Given information:
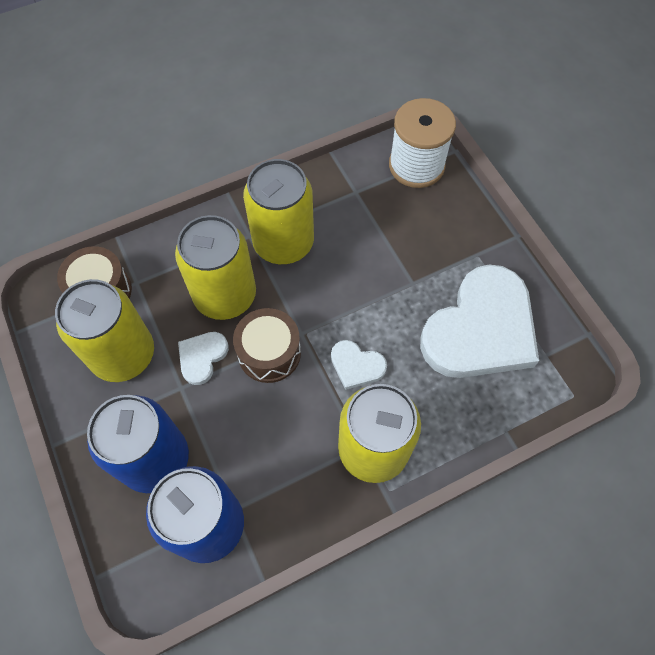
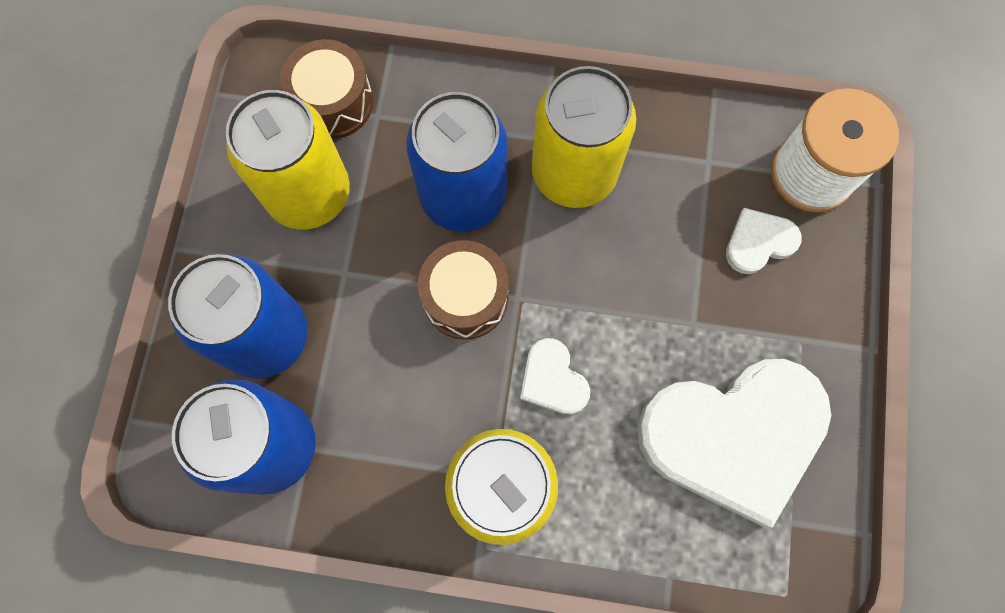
camera: 35 degrees right, 10 degrees up
(202, 357) = (389, 253): white heart -> white heart (759, 242)
(225, 295) = (463, 195): yellow can -> blue can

What needs to be done:
Once the pictures are removed, print all the remaining data exactly as it stands.

The answer:
camera: 35 degrees right, 10 degrees up
(202, 357) = (389, 253): white heart -> white heart (759, 242)
(225, 295) = (463, 195): yellow can -> blue can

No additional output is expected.